__INSTRUCTIONS TO FOLLOW__
Return every line of the data below exactly, but do not include the images.

Data items
--- START ---

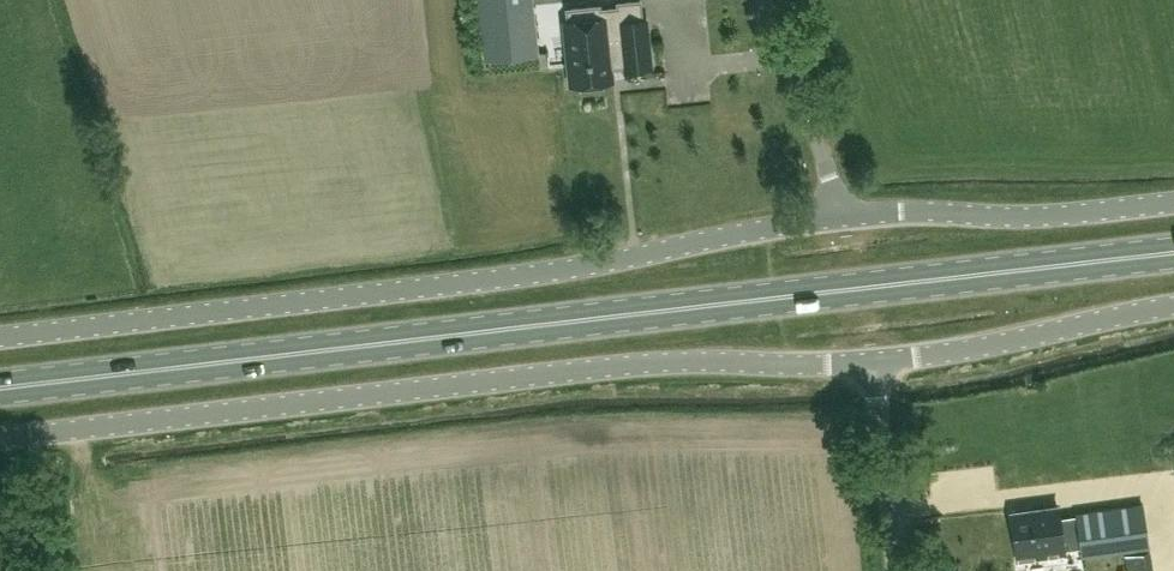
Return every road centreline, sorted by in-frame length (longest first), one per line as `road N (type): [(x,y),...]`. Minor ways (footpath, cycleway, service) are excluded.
road 1 (primary): [(1173,250),(0,386)]
road 2 (unclassified): [(870,361),(606,364),(0,438)]
road 3 (unclassified): [(0,338),(521,275),(841,215)]
road 4 (unclassified): [(841,215),(925,210),(1047,216),(1173,202)]
road 5 (unclassified): [(1173,305),(870,361)]
road 6 (unclassified): [(841,215),(765,0)]
road 7 (unclassified): [(897,570),(870,361)]

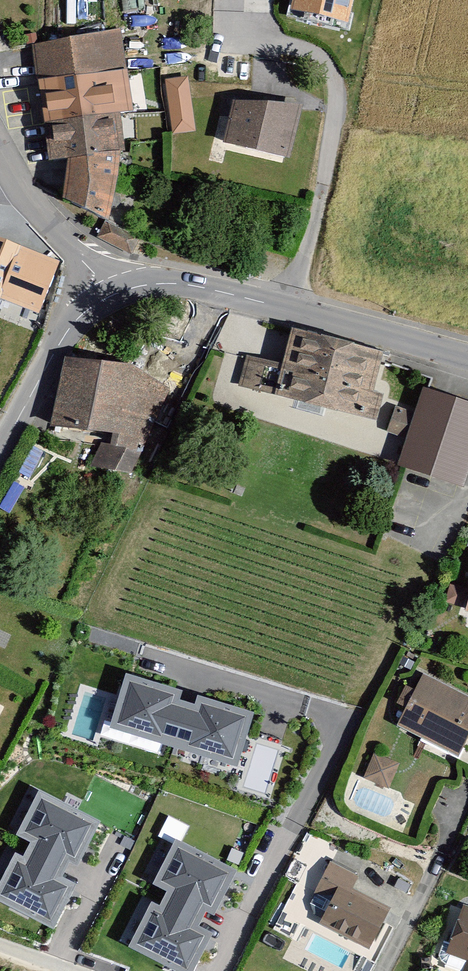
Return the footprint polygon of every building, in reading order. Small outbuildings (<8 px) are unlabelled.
[(289,14),(347,27),(353,0),(293,0),(289,14)] [(118,34),(33,50),(49,168),(69,165),(64,205),(107,223),(120,159),(125,158),(115,100),(130,97),(118,34)] [(187,78),(165,81),(173,131),(194,128),(187,78)] [(233,106),(224,147),(291,164),(302,110),(233,106)] [(109,223),(102,236),(130,253),(138,239),(109,223)] [(35,340),(60,270),(16,254),(17,250),(0,244),(0,274),(5,276),(0,289),(0,327),(35,340)] [(247,355),(239,384),(376,420),(383,396),(373,393),(383,354),(293,331),(285,365),(247,355)] [(174,375),(65,364),(50,430),(112,438),(111,450),(101,449),(90,469),(132,477),(174,375)] [(401,463),(464,483),(467,469),(467,401),(425,388),(401,463)] [(415,411),(397,406),(389,431),(406,436),(415,411)] [(397,730),(458,760),(467,741),(467,700),(423,678),(397,730)] [(245,708),(125,679),(112,730),(232,760),(245,708)] [(398,769),(375,759),(365,781),(388,791),(398,769)] [(101,820),(42,794),(0,883),(0,897),(53,925),(101,820)] [(236,873),(181,846),(133,943),(176,970),(192,970),(236,873)] [(386,915),(338,892),(322,926),(369,949),(386,915)] [(463,910),(448,955),(467,962),(467,911),(463,910)]
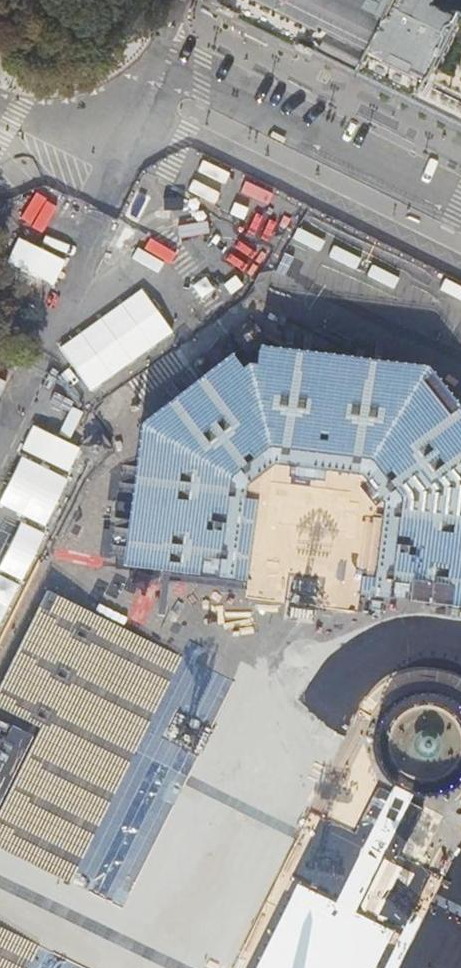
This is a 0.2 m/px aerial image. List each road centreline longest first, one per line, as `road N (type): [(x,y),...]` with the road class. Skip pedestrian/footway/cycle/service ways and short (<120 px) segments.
road 1 (primary): [(433,531),(357,532),(291,555),(255,589),(96,895)]
road 2 (primary): [(183,938),(309,688),(363,606),(433,531)]
road 3 (residential): [(460,210),(154,56),(117,128)]
road 4 (primary): [(322,235),(276,233),(202,254),(76,335)]
road 5 (unclassified): [(322,235),(117,128)]
road 6 (unclassified): [(117,128),(67,240),(76,335)]
road 7 (primary): [(76,335),(0,472)]
road 8 (primary): [(460,301),(322,235)]
road 9 (residential): [(117,128),(44,137),(0,122)]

--- END ---

__RESPONSE TO THE TASK__
Return every road centreline, sorted by in-frame length (longest first), one per line as `road N (type): [(x,y),...]`. Minor ways (footpath, cycleway, service) are excluded.
road 1 (primary): [(1173,250),(0,386)]
road 2 (unclassified): [(870,361),(606,364),(0,438)]
road 3 (unclassified): [(0,338),(521,275),(841,215)]
road 4 (unclassified): [(841,215),(925,210),(1047,216),(1173,202)]
road 5 (unclassified): [(1173,305),(870,361)]
road 6 (unclassified): [(841,215),(765,0)]
road 7 (unclassified): [(897,570),(870,361)]

Return the footprint polygon of every building, in reading order. Small outbuildings (<8 px) are unlabelled.
[(289,14),(347,27),(353,0),(293,0),(289,14)] [(118,34),(33,50),(49,168),(69,165),(64,205),(107,223),(120,159),(125,158),(115,100),(130,97),(118,34)] [(187,78),(165,81),(173,131),(194,128),(187,78)] [(233,106),(224,147),(291,164),(302,110),(233,106)] [(109,223),(102,236),(130,253),(138,239),(109,223)] [(35,340),(60,270),(16,254),(17,250),(0,244),(0,274),(5,276),(0,289),(0,327),(35,340)] [(247,355),(239,384),(376,420),(383,396),(373,393),(383,354),(293,331),(285,365),(247,355)] [(174,375),(65,364),(50,430),(112,438),(111,450),(101,449),(90,469),(132,477),(174,375)] [(401,463),(464,483),(467,469),(467,401),(425,388),(401,463)] [(415,411),(397,406),(389,431),(406,436),(415,411)] [(397,730),(458,760),(467,741),(467,700),(423,678),(397,730)] [(245,708),(125,679),(112,730),(232,760),(245,708)] [(398,769),(375,759),(365,781),(388,791),(398,769)] [(101,820),(42,794),(0,883),(0,897),(53,925),(101,820)] [(236,873),(181,846),(133,943),(176,970),(192,970),(236,873)] [(386,915),(338,892),(322,926),(369,949),(386,915)] [(463,910),(448,955),(467,962),(467,911),(463,910)]
This is a 0.2 m/px aerial image. List each road centreline longest first, one per line, as `road N (type): [(x,y),...]` with the road class. Skip pedestrian/footway/cycle/service ways and short (<120 px) segments.
road 1 (primary): [(433,531),(357,532),(291,555),(255,589),(96,895)]
road 2 (primary): [(183,938),(309,688),(363,606),(433,531)]
road 3 (residential): [(460,210),(154,56),(117,128)]
road 4 (primary): [(322,235),(276,233),(202,254),(76,335)]
road 5 (unclassified): [(322,235),(117,128)]
road 6 (unclassified): [(117,128),(67,240),(76,335)]
road 7 (primary): [(76,335),(0,472)]
road 8 (primary): [(460,301),(322,235)]
road 9 (residential): [(117,128),(44,137),(0,122)]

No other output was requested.